**Instructions for the task**
Two lines below mark the span: the one containing "(356, 128) = (989, 160): none -> brown banana" and the one containing "(479, 147) = (1176, 229): turquoise". Set down both, plus every line between, exactly as they stand, and nothing else.

[Stored dataset items]

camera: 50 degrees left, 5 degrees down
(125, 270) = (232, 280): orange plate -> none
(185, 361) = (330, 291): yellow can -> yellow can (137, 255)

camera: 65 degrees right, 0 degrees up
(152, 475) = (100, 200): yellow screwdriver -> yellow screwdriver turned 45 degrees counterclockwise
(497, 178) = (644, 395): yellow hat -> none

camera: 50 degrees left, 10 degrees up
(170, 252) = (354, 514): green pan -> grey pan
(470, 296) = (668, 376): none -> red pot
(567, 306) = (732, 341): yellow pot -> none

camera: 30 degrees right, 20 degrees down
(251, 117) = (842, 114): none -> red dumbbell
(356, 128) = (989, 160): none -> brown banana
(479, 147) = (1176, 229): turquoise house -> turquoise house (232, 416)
...
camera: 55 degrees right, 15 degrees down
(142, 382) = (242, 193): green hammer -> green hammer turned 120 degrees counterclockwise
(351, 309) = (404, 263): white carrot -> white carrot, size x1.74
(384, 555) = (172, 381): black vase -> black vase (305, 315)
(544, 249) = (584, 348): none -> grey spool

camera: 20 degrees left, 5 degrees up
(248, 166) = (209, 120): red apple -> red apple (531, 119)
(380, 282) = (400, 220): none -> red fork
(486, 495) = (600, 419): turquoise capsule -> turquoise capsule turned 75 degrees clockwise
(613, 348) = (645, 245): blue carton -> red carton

**Exercise solution**
(356, 128) = (989, 160): none -> brown banana
(479, 147) = (1176, 229): turquoise house -> turquoise house (232, 416)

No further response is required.